[Problem requirements] The task calls for the lines from the start of the entries below through the line with "camera: 100 degrees right, 10 degrees down", given again verbatim, with every picture dropped.

Spatial reasoning data:
__________
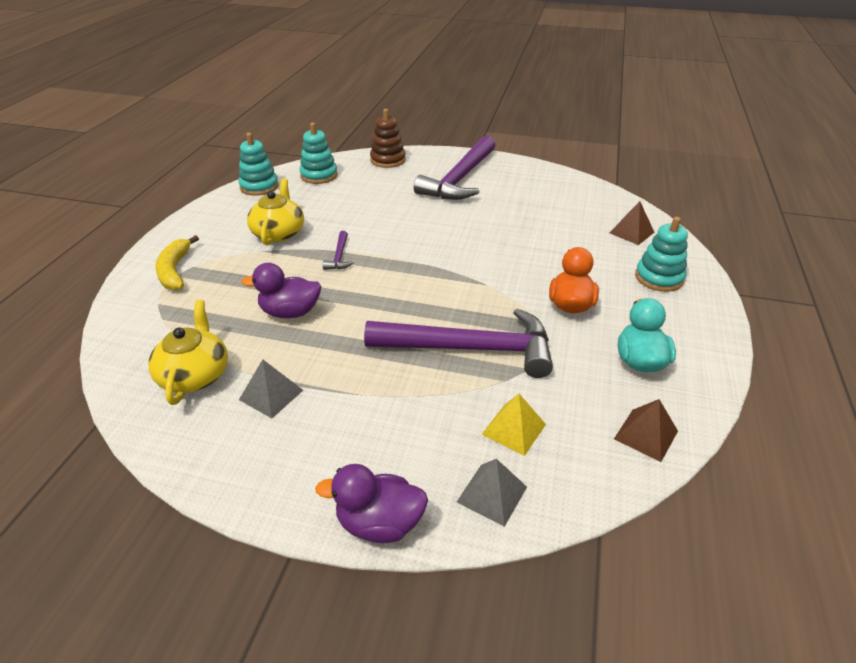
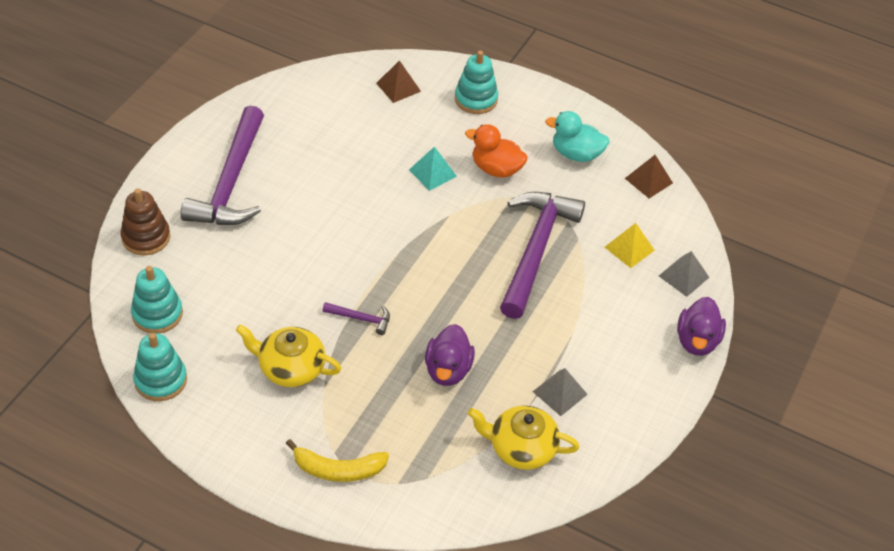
camera: 80 degrees left, 10 degrees up
purple hammer [414,136,496,200] -> purple hammer turned 60 degrees clockwise [181,106,264,225]
none -> turquoise pyramid [409,146,457,191]

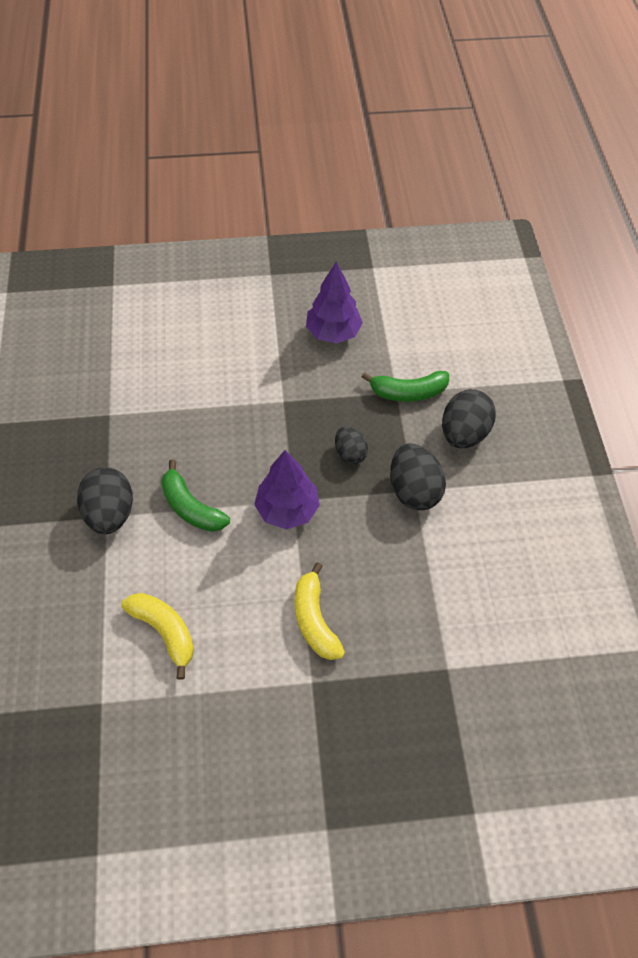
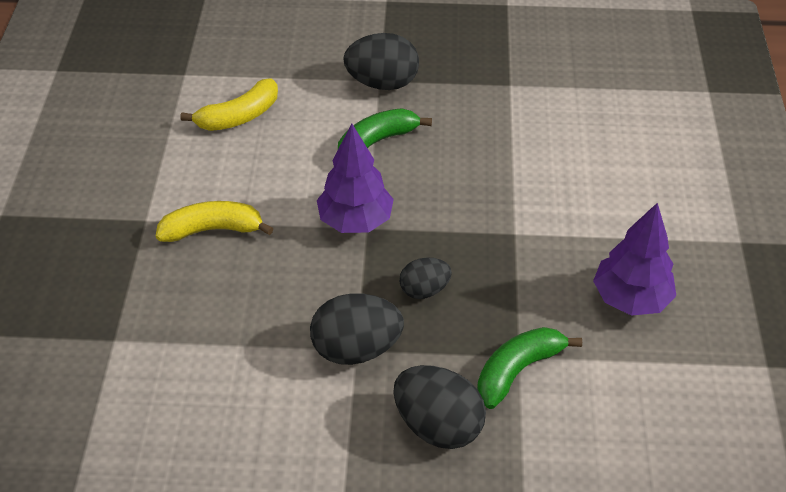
camera: 100 degrees right, 10 degrees down
green banana [362,371,449,402] -> green banana turned 45 degrees clockwise [477,327,582,409]

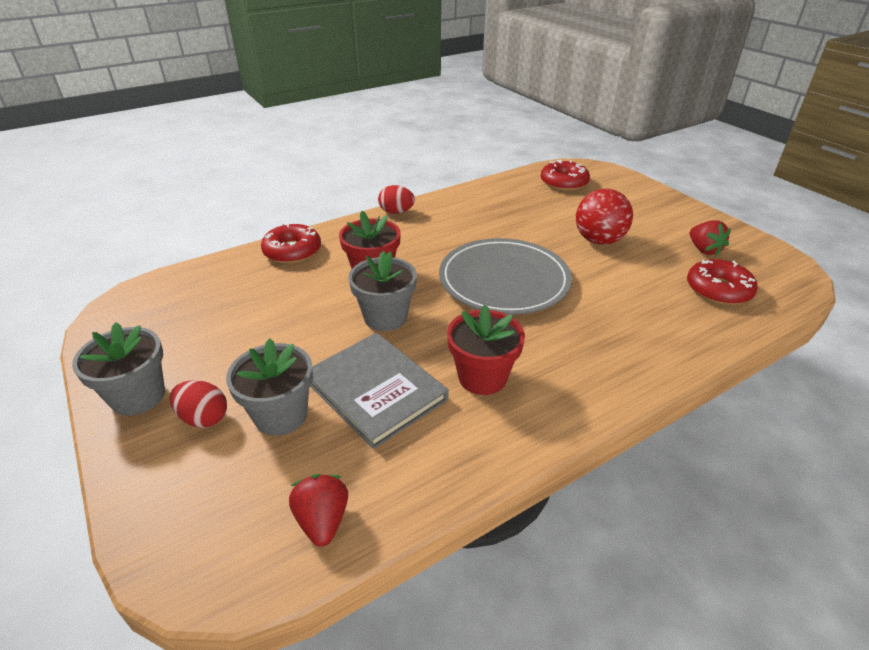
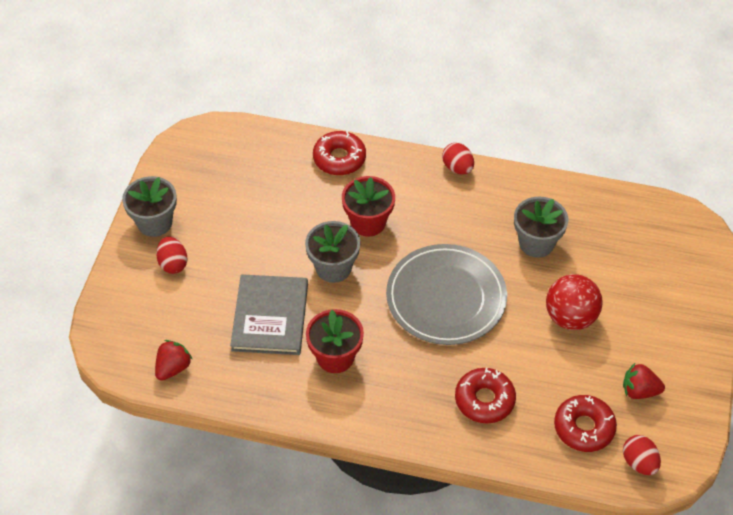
camera: 45 degrees right, 15 degrees up
grey flower pot [226,338,313,436] -> grey flower pot moved to [514,196,568,258]
red donut [541,159,590,191] -> red donut moved to [455,368,516,424]
red strawberry [690,220,731,255] -> red strawberry turned 75 degrees clockwise [623,363,665,399]
none -> red egg [623,435,661,475]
__________
[Reply to the exercise]
camera: 80 degrees left, 10 degrees up
purple hammer [414,136,496,200] -> purple hammer turned 60 degrees clockwise [181,106,264,225]
none -> turquoise pyramid [409,146,457,191]

camera: 100 degrees right, 10 degrees down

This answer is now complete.